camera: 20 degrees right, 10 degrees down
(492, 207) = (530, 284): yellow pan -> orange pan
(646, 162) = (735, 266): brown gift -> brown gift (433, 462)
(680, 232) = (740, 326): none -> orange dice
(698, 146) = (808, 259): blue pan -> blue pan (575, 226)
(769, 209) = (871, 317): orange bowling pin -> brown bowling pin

==

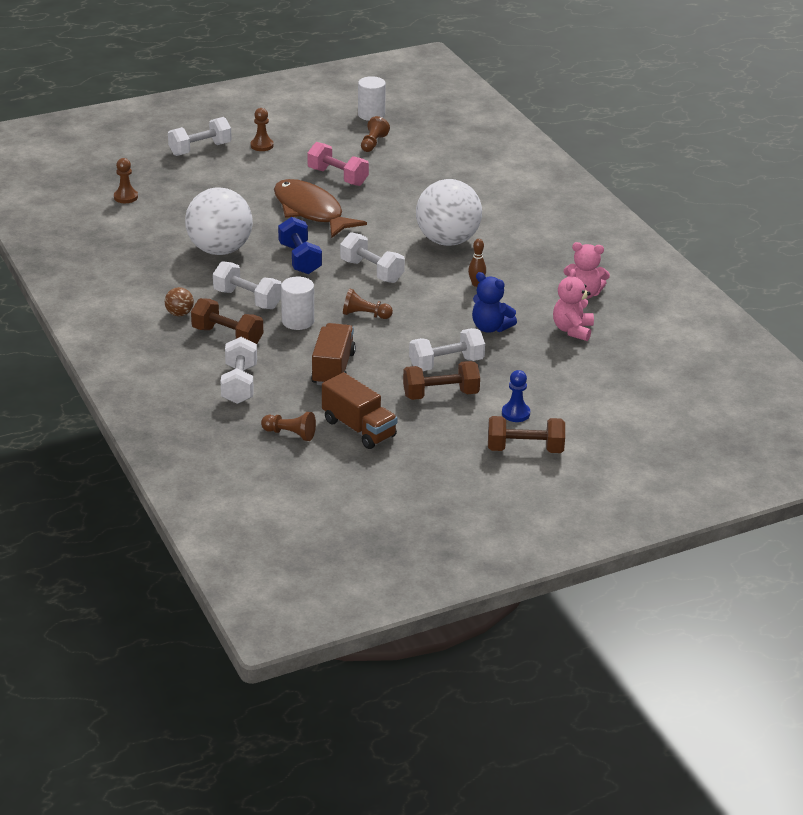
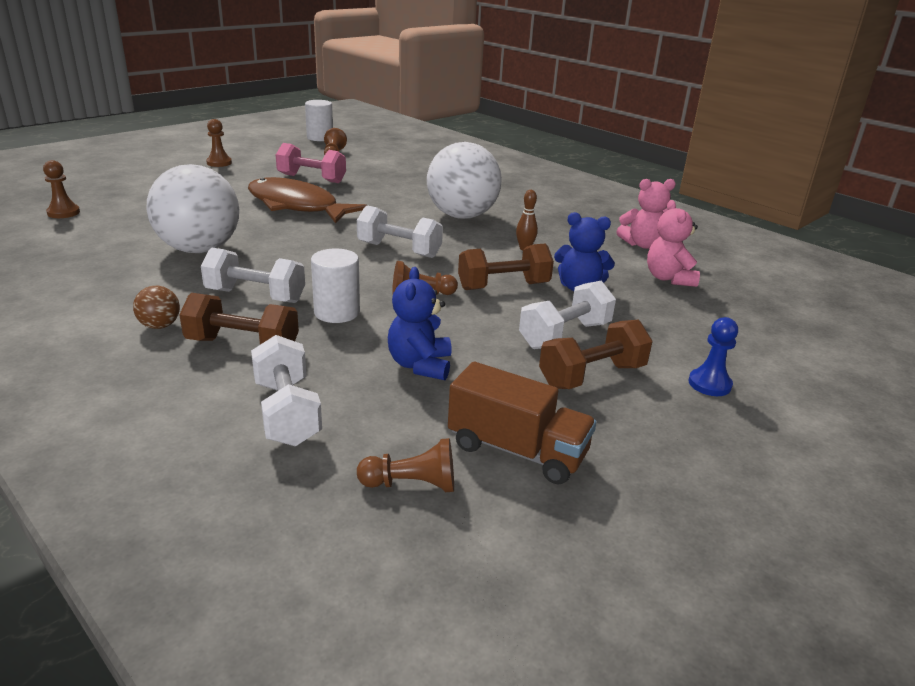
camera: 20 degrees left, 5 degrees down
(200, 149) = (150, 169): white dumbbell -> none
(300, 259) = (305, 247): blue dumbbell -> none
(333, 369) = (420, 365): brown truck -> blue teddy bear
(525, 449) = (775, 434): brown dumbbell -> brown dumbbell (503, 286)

...

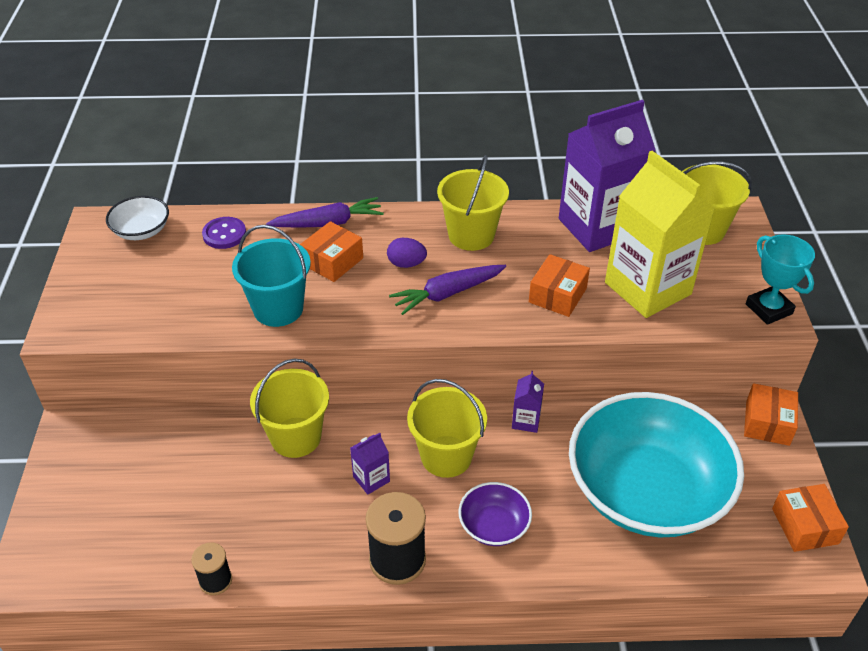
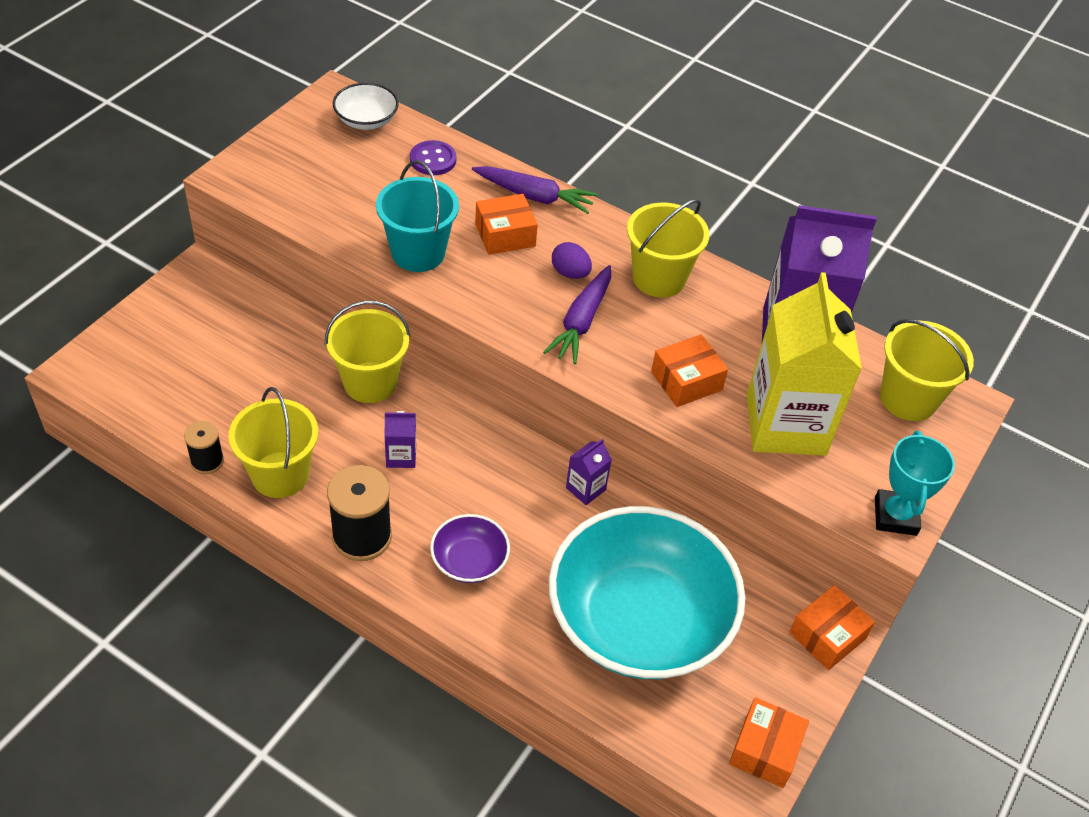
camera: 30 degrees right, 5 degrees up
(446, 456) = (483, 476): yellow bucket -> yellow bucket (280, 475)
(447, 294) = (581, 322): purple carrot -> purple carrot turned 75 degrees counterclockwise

- Exercise prompt: The required output is every line above from the one with "camera: 30 degrees right, 5 degrees up" down to the one with "(447, 294) = (581, 322): purple", restated word for word, ends included.

- Response to the task:
camera: 30 degrees right, 5 degrees up
(446, 456) = (483, 476): yellow bucket -> yellow bucket (280, 475)
(447, 294) = (581, 322): purple carrot -> purple carrot turned 75 degrees counterclockwise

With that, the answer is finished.